What you will do —
Without pictures, retype the following entries exactly.

Data provided —

+===+

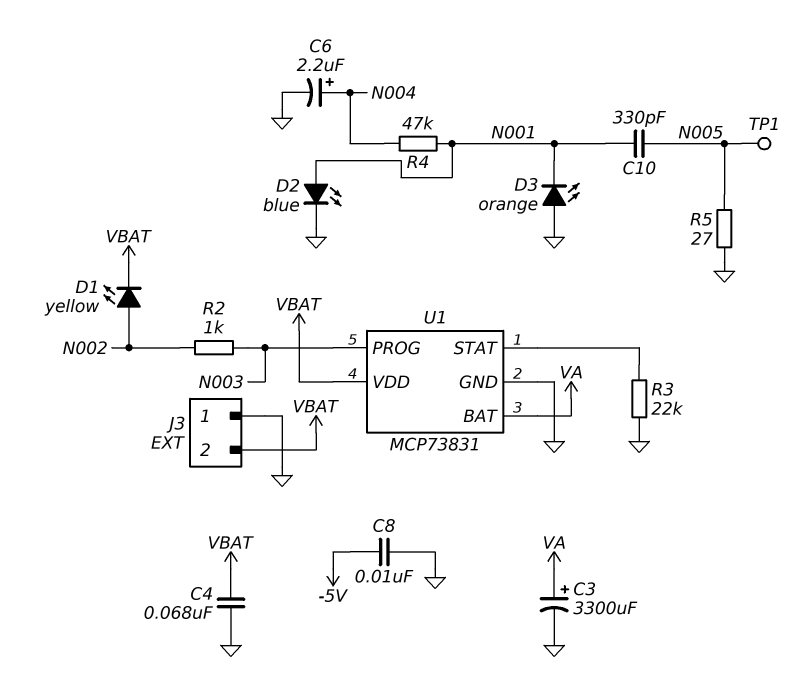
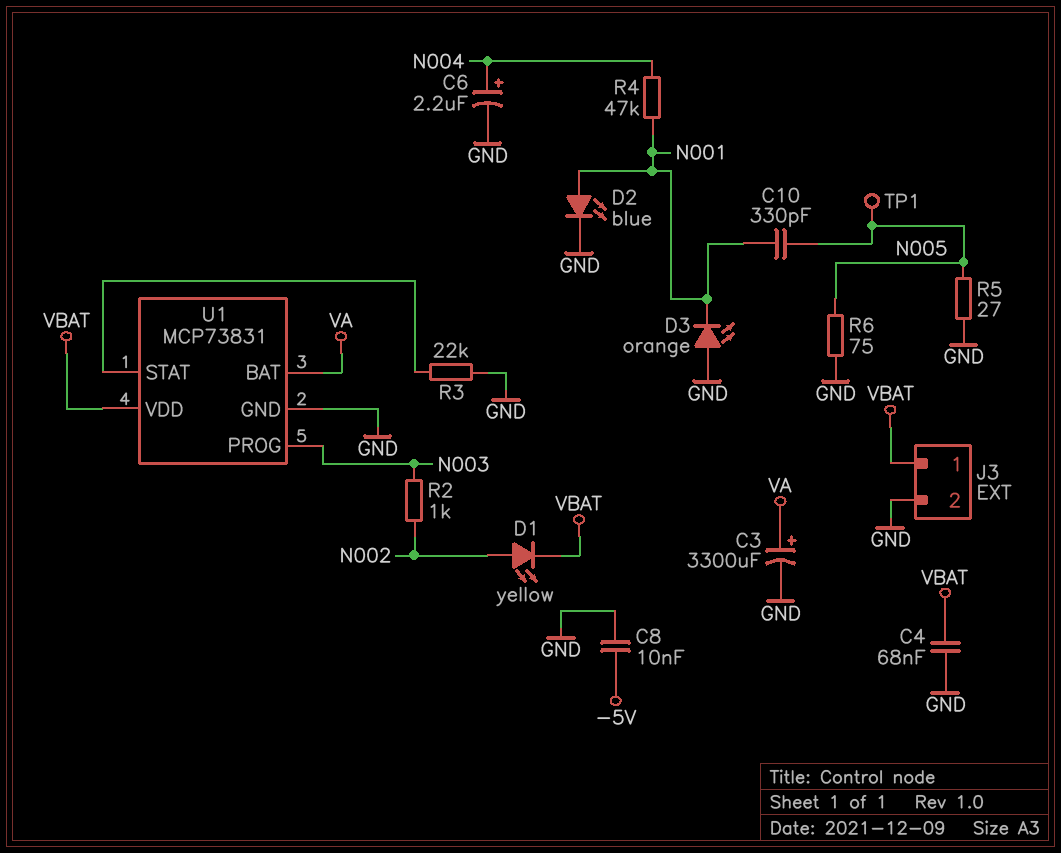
J3 pin 1: GND -> VBAT
J3 pin 2: VBAT -> GND
R6: none -> 75 (GND, N005)

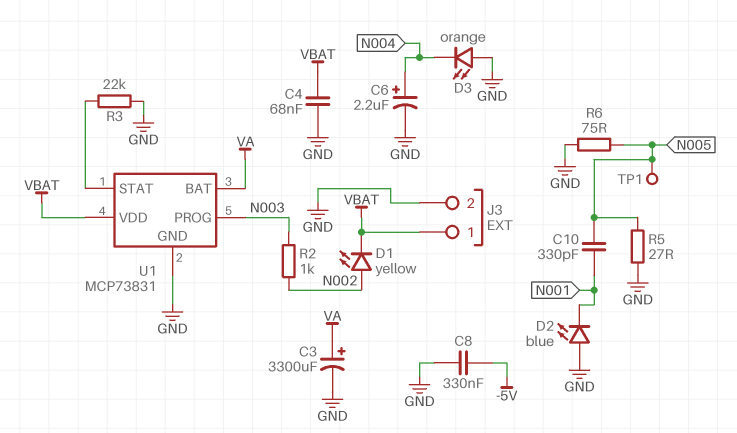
C8: 10nF (-5V, GND) -> 330nF (-5V, GND)
D2: LED blue (A N001, K GND) -> LED blue (A GND, K N001)
D3: LED orange (A GND, K N001) -> LED orange (A GND, K N004)
R4: 47k (N001, N004) -> none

+===+

Finished task —
J3 pin 1: GND -> VBAT
J3 pin 2: VBAT -> GND
R6: none -> 75 (GND, N005)

C8: 10nF (-5V, GND) -> 330nF (-5V, GND)
D2: LED blue (A N001, K GND) -> LED blue (A GND, K N001)
D3: LED orange (A GND, K N001) -> LED orange (A GND, K N004)
R4: 47k (N001, N004) -> none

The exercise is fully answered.